◆ Work task
The lines below starting at the line containing "R5: 47k (GND, IC1/PA9) -> 47k (+9V, IC1/PA9)" and ending at the line containing "R12: none -> 5.1k (+9V, FAN)" are to be repeated exactly, with both ends kept and nothing else added.

◆ Excerpted records
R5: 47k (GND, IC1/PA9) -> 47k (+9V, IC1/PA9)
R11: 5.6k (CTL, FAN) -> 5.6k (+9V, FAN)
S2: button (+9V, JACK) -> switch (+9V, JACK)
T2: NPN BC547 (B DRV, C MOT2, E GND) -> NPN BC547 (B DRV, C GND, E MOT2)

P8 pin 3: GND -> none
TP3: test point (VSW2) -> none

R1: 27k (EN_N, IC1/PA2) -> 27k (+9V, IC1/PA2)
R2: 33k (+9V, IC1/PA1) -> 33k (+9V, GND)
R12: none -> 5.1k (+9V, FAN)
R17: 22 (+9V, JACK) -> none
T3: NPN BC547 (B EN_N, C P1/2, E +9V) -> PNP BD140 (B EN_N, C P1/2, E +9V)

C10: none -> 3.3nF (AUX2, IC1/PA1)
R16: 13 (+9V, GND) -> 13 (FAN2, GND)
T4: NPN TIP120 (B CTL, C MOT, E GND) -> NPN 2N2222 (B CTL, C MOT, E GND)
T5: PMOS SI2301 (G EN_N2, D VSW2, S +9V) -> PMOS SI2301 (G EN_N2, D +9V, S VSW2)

---

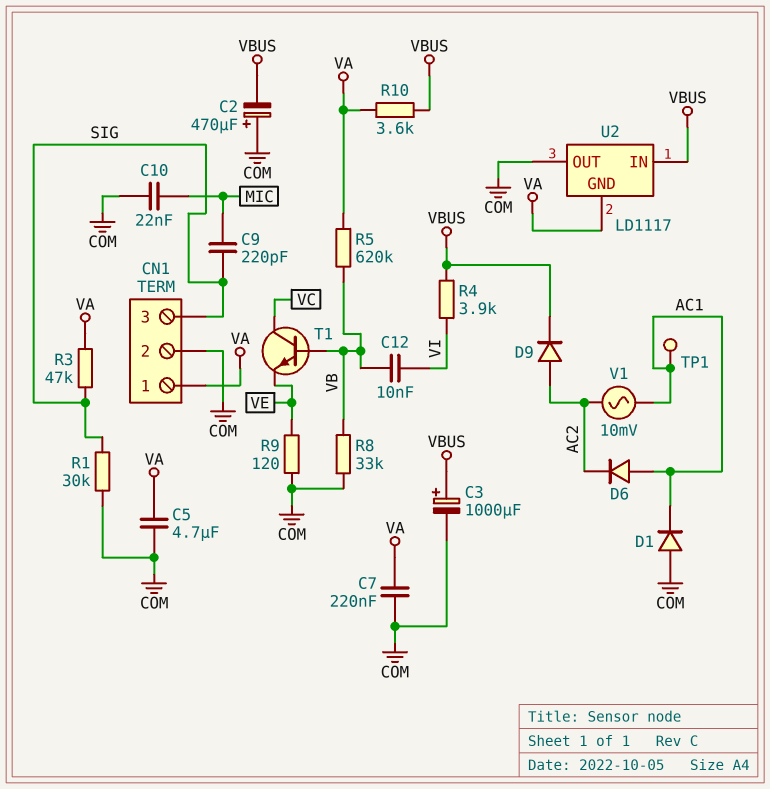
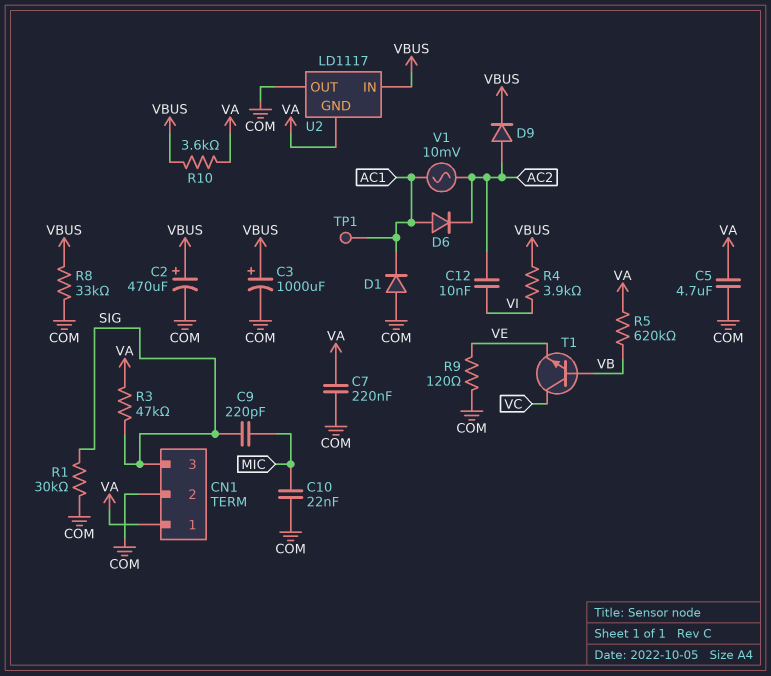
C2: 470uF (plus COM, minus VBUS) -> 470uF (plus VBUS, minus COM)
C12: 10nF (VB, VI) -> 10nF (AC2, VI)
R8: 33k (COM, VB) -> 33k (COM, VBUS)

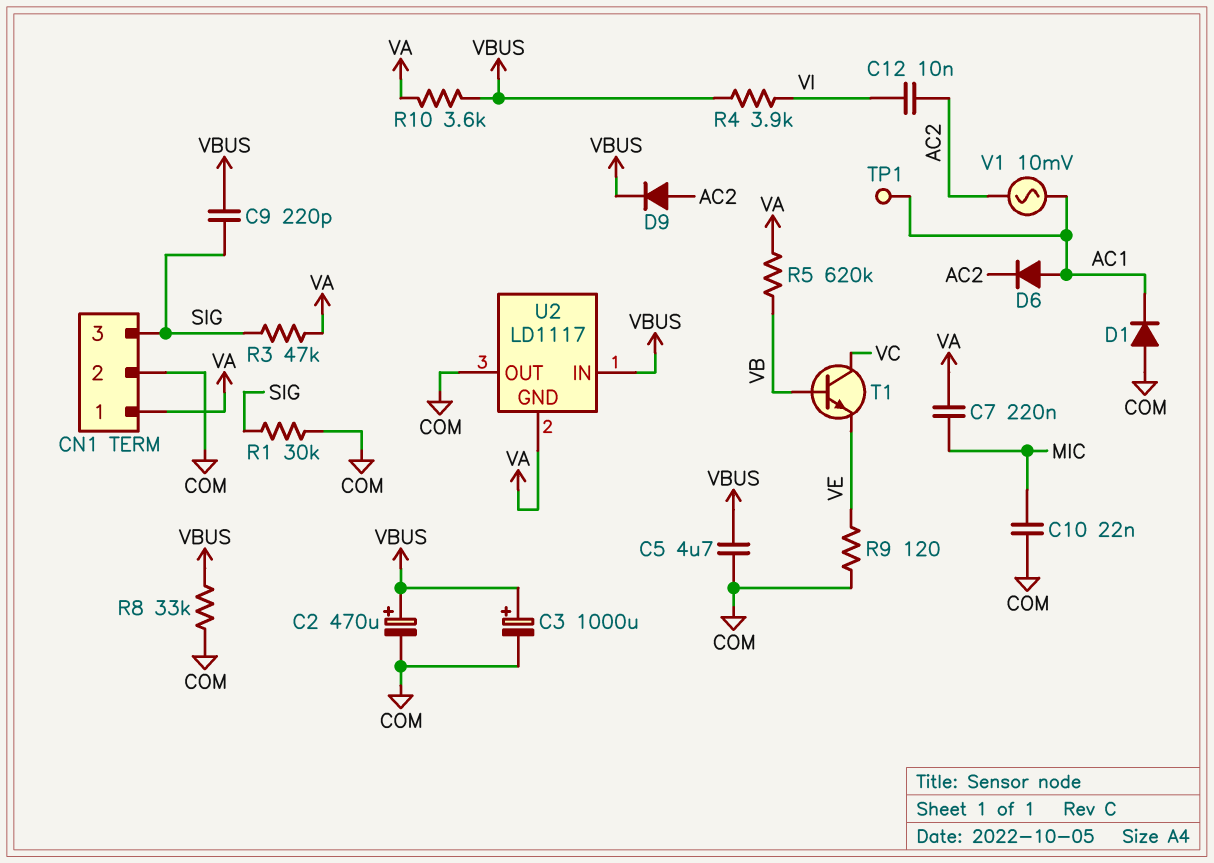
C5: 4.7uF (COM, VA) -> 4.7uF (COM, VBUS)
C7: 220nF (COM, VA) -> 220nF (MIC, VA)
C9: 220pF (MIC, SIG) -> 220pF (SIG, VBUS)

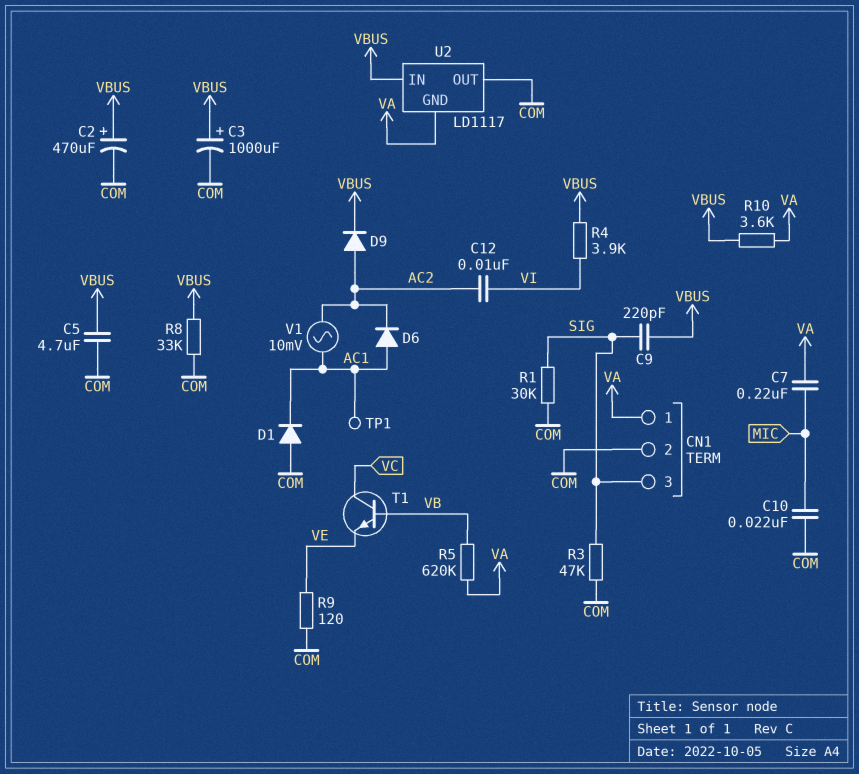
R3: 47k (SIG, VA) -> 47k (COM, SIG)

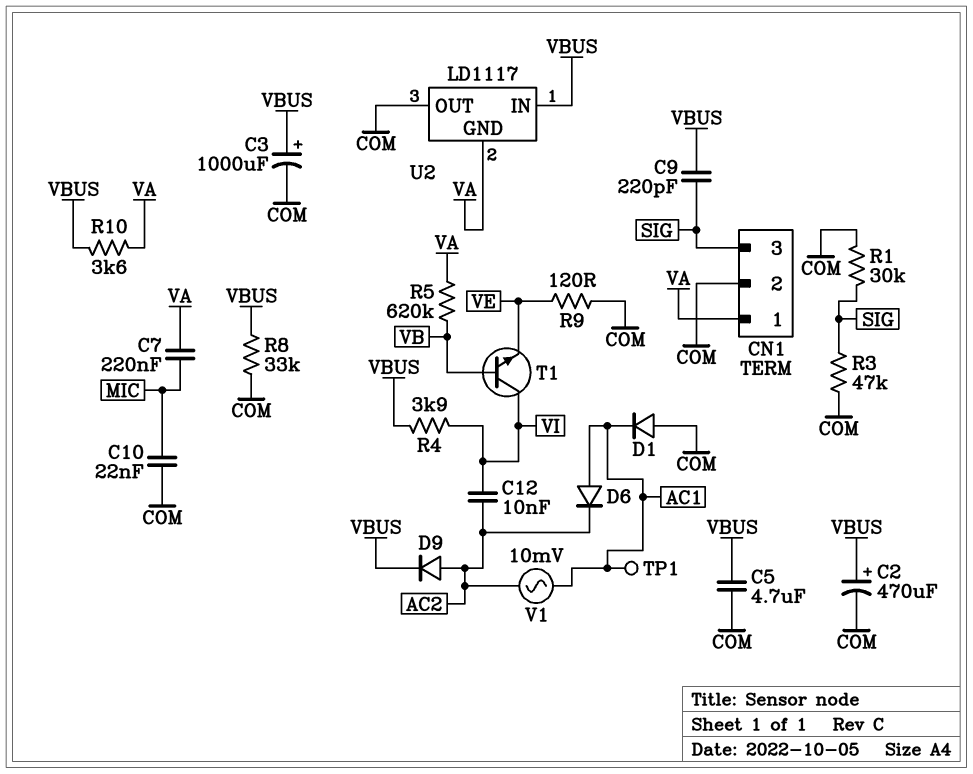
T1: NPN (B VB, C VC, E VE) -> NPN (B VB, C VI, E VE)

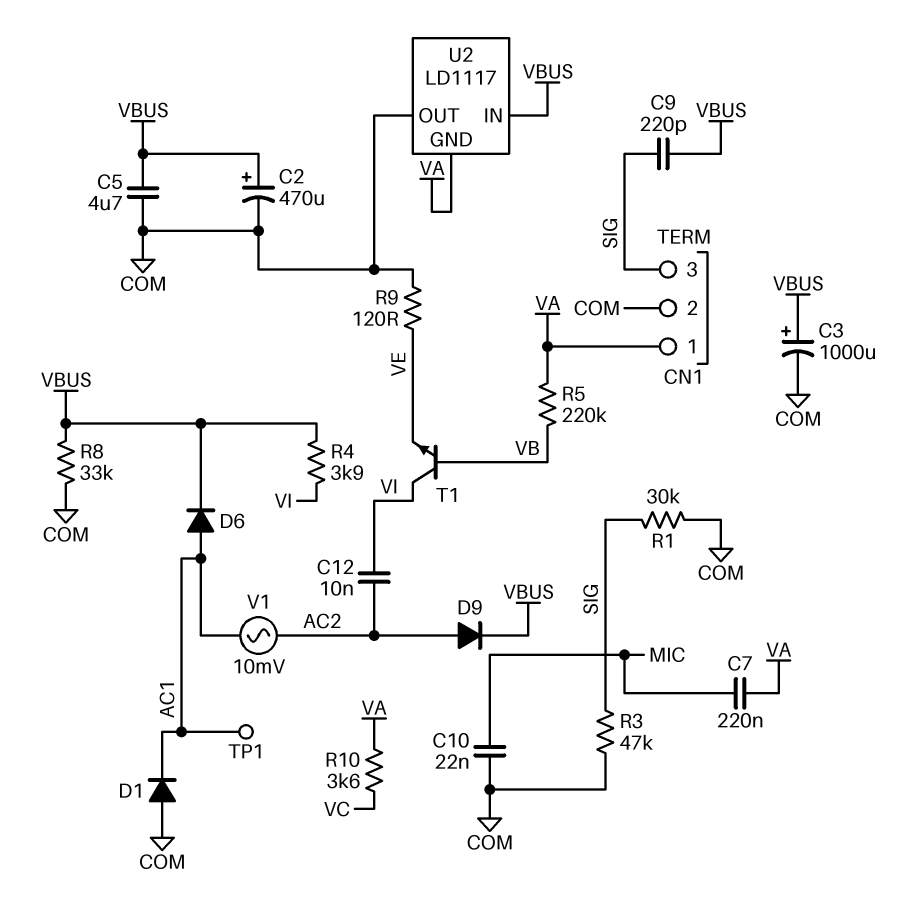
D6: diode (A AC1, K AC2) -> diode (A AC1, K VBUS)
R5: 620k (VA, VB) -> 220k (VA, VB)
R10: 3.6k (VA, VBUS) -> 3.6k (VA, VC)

◆ Completed task
R5: 47k (GND, IC1/PA9) -> 47k (+9V, IC1/PA9)
R11: 5.6k (CTL, FAN) -> 5.6k (+9V, FAN)
S2: button (+9V, JACK) -> switch (+9V, JACK)
T2: NPN BC547 (B DRV, C MOT2, E GND) -> NPN BC547 (B DRV, C GND, E MOT2)

P8 pin 3: GND -> none
TP3: test point (VSW2) -> none

R1: 27k (EN_N, IC1/PA2) -> 27k (+9V, IC1/PA2)
R2: 33k (+9V, IC1/PA1) -> 33k (+9V, GND)
R12: none -> 5.1k (+9V, FAN)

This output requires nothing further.